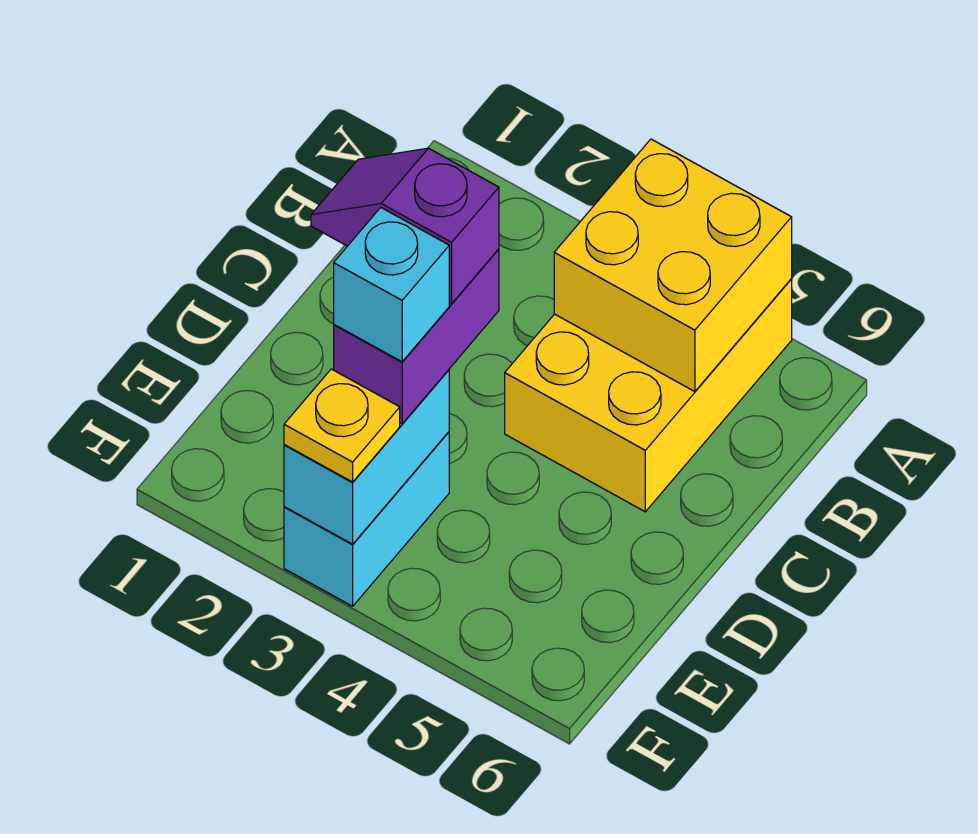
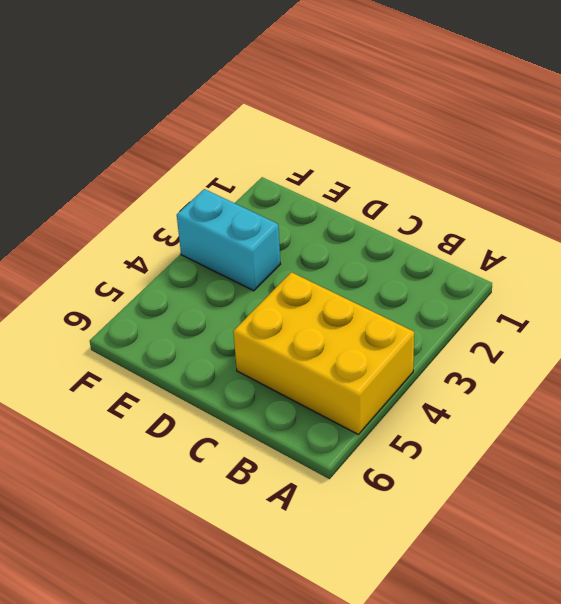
none -> yellow brick A4:B5 level 2
none -> cyan brick E3:F3 level 2

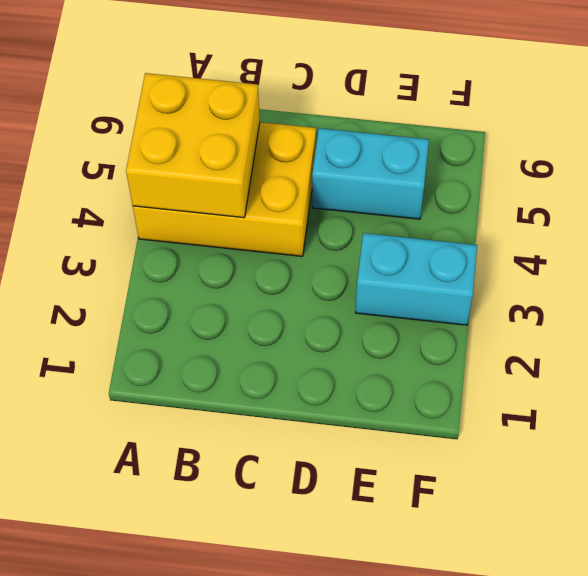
cyan brick D5:E5 level 1 -> cyan brick E3:F3 level 2
none -> purple brick D3:E3 level 3
none -> yellow plate F3 level 3

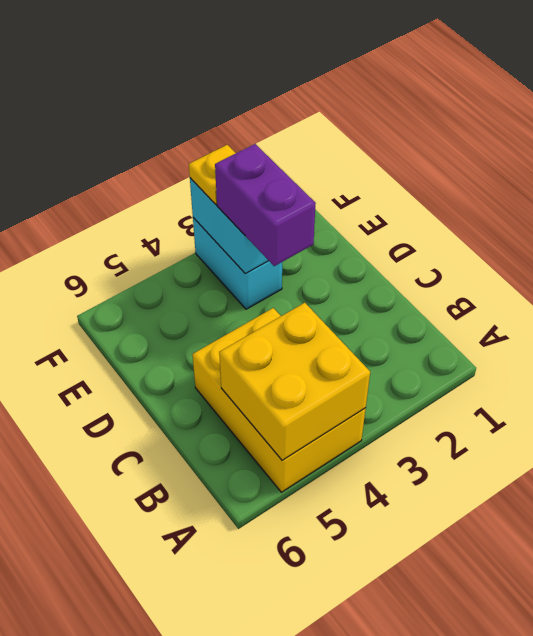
none -> purple slope D2:D3 level 4 top 3
none -> cyan brick E3 level 4

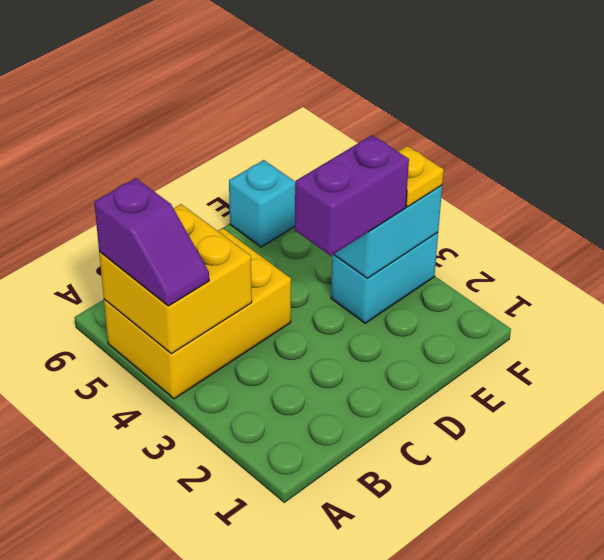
purple slope A4:A5 level 3 top 5 -> purple slope D2:D3 level 4 top 3
cyan brick E6 level 1 -> cyan brick E3 level 4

- - - - - - -

# [REQUIRED WORK]
Across the material, report every line that has the word "cyan".

# [RESULT FOR THIS TASK]
none -> cyan brick E3:F3 level 2
cyan brick D5:E5 level 1 -> cyan brick E3:F3 level 2
none -> cyan brick E3 level 4
cyan brick E6 level 1 -> cyan brick E3 level 4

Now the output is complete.